* [Task to complete]
Copy verbatim the material starting with the line with "yellow pentagon: moved 3 px right, 1 px down" and going on through the line with "black star: rotated 18 degrees clockwise".

* [Material for this exercise]
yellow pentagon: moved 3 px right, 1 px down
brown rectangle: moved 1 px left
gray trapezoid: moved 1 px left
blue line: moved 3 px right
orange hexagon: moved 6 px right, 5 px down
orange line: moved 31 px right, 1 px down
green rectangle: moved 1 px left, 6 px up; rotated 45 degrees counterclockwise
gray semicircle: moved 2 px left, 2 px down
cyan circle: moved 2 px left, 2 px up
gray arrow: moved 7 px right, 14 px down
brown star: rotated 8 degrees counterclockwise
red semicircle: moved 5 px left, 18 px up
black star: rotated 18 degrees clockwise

...

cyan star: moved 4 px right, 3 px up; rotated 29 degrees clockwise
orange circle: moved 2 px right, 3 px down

* [Result of this exercise]
yellow pentagon: moved 3 px right, 1 px down
brown rectangle: moved 1 px left
gray trapezoid: moved 1 px left
blue line: moved 3 px right
orange hexagon: moved 6 px right, 5 px down
orange line: moved 31 px right, 1 px down
green rectangle: moved 1 px left, 6 px up; rotated 45 degrees counterclockwise
gray semicircle: moved 2 px left, 2 px down
cyan circle: moved 2 px left, 2 px up
gray arrow: moved 7 px right, 14 px down
brown star: rotated 8 degrees counterclockwise
red semicircle: moved 5 px left, 18 px up
black star: rotated 18 degrees clockwise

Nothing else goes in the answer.